*** Opening Available records ***

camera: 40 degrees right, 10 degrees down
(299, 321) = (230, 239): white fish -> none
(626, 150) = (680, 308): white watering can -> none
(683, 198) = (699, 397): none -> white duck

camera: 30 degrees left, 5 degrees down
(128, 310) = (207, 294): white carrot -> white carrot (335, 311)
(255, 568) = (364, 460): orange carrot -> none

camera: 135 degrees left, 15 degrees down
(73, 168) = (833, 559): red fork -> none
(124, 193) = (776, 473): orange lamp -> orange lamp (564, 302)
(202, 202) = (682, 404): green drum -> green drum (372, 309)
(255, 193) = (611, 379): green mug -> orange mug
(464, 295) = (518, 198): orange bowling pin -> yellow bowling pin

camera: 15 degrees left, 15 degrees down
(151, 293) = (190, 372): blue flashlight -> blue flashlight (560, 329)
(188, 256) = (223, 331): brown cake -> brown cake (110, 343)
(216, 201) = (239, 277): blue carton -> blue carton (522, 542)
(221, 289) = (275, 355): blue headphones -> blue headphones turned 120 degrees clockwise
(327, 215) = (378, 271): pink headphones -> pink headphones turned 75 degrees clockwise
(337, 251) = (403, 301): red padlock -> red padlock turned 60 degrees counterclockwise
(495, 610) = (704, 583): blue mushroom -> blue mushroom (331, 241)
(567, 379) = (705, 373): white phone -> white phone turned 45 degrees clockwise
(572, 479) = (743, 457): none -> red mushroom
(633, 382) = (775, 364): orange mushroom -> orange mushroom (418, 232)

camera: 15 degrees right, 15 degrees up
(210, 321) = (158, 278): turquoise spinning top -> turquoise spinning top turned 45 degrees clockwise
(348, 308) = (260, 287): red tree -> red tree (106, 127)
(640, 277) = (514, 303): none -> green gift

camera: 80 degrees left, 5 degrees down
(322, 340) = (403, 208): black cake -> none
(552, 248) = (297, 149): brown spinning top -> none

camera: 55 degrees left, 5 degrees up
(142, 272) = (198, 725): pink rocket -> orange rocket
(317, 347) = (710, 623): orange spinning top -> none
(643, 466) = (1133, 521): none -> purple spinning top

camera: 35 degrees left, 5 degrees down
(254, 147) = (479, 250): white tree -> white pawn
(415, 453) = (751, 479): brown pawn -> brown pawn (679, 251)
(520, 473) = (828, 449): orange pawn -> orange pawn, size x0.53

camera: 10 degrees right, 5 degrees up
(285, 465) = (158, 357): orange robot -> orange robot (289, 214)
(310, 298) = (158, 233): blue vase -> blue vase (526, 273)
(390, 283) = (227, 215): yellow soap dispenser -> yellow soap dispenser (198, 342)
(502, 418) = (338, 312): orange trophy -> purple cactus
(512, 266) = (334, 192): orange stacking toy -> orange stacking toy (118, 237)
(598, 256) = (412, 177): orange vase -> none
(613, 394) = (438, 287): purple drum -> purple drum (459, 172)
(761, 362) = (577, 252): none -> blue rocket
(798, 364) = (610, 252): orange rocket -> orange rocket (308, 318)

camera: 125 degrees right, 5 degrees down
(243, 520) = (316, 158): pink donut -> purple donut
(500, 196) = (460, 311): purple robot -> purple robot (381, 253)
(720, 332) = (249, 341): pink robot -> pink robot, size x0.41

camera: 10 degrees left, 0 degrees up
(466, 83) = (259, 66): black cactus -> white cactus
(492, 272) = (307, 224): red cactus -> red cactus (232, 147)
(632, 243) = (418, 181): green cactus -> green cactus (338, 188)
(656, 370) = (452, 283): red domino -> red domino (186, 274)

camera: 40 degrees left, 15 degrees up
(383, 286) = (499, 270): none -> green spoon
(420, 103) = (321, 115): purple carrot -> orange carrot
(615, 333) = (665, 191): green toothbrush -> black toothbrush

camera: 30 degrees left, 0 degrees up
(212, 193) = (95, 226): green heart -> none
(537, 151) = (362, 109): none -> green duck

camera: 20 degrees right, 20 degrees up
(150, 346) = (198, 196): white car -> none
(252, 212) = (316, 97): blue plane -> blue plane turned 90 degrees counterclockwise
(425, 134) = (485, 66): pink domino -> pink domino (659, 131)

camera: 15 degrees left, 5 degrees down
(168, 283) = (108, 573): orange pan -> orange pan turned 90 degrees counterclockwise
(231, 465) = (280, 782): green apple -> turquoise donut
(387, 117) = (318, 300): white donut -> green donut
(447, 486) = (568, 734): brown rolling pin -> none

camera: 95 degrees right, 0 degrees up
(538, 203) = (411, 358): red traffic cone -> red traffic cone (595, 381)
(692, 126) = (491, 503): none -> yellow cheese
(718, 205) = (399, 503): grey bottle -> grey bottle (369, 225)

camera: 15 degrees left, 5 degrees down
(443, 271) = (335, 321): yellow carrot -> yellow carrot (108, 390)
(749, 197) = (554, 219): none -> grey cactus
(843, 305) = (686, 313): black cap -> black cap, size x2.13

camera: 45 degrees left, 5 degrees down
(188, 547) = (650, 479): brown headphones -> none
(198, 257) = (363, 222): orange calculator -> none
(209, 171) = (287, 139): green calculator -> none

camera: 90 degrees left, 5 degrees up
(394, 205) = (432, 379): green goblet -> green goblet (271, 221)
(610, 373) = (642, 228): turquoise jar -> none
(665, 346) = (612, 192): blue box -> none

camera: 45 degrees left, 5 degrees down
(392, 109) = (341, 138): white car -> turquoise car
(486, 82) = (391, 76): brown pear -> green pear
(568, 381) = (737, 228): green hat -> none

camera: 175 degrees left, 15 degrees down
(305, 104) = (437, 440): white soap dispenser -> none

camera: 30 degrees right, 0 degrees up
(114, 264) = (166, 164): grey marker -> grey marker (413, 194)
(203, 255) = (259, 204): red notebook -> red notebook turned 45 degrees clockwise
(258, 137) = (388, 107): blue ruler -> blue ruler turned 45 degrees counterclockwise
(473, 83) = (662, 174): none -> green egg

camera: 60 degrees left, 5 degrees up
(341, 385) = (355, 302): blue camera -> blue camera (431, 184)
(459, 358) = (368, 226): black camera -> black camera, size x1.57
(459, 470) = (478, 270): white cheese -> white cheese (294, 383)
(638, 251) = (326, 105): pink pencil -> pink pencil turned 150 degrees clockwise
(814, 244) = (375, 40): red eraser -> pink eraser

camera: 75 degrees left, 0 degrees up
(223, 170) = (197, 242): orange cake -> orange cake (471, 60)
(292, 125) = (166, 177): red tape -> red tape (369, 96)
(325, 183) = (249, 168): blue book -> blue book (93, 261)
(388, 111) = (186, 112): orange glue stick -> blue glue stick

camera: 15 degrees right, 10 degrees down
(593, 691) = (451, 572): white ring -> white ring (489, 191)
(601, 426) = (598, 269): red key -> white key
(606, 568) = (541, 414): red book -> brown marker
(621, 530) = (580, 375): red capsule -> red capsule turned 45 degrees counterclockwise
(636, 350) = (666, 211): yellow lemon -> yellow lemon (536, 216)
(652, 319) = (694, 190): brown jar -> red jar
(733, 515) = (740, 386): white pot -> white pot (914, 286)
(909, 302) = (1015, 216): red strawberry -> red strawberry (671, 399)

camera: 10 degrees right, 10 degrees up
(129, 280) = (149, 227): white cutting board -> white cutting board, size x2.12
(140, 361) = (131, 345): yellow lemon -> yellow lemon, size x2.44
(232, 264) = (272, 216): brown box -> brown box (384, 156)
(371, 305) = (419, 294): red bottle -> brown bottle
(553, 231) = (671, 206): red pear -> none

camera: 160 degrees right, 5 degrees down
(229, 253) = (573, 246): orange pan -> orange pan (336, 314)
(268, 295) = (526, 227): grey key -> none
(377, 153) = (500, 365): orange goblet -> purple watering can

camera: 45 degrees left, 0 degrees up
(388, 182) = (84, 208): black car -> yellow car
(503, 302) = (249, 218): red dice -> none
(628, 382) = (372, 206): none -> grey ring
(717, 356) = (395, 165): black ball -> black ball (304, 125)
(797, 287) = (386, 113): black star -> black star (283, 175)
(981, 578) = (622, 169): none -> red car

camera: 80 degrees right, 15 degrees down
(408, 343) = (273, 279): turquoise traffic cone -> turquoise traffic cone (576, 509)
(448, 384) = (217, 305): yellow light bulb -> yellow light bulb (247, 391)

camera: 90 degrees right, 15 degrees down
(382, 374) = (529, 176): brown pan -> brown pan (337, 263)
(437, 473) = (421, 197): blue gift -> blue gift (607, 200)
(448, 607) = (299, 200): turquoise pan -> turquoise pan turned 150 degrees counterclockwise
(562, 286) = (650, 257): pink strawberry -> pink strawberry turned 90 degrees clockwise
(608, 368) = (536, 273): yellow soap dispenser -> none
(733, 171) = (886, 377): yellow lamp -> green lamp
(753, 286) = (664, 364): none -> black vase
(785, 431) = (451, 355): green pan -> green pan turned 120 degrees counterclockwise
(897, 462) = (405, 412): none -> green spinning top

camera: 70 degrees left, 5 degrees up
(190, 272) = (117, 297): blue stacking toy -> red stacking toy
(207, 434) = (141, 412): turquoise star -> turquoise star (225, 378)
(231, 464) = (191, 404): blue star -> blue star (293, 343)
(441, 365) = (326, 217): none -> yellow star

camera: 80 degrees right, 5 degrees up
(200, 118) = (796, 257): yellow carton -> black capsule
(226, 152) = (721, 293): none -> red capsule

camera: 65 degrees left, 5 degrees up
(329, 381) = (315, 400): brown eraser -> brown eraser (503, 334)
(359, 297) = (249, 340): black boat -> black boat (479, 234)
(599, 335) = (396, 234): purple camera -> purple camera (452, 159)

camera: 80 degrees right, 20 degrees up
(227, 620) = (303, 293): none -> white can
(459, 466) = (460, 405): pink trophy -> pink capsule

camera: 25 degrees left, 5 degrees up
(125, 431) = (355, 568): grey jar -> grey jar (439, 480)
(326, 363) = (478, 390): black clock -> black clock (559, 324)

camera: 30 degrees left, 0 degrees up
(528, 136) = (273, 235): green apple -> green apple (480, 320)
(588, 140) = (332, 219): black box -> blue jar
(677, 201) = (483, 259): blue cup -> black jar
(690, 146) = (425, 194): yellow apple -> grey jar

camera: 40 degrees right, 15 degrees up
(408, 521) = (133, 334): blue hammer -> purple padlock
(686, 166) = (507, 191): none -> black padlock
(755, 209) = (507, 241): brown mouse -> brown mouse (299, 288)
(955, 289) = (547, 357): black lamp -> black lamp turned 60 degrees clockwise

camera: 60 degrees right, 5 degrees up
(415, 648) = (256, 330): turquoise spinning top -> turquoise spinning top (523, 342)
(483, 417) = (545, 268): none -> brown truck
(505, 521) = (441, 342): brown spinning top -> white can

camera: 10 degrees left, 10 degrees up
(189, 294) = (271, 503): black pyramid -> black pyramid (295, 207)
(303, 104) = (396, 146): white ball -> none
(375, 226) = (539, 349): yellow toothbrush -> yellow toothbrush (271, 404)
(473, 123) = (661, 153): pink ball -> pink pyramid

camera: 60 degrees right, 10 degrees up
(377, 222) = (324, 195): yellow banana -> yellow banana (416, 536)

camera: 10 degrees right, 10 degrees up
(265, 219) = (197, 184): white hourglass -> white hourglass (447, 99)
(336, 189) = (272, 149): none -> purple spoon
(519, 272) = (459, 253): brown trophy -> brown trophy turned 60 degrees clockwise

*** Closing Available records ***

* Prompt:
Take the lines above from the one containing "(761, 362) = (577, 252): none -> blue rocket" down to the one containing "(500, 196) = (460, 311): purple", and transcribe them exactly, both ends included.

* Your response:
(761, 362) = (577, 252): none -> blue rocket
(798, 364) = (610, 252): orange rocket -> orange rocket (308, 318)

camera: 125 degrees right, 5 degrees down
(243, 520) = (316, 158): pink donut -> purple donut
(500, 196) = (460, 311): purple robot -> purple robot (381, 253)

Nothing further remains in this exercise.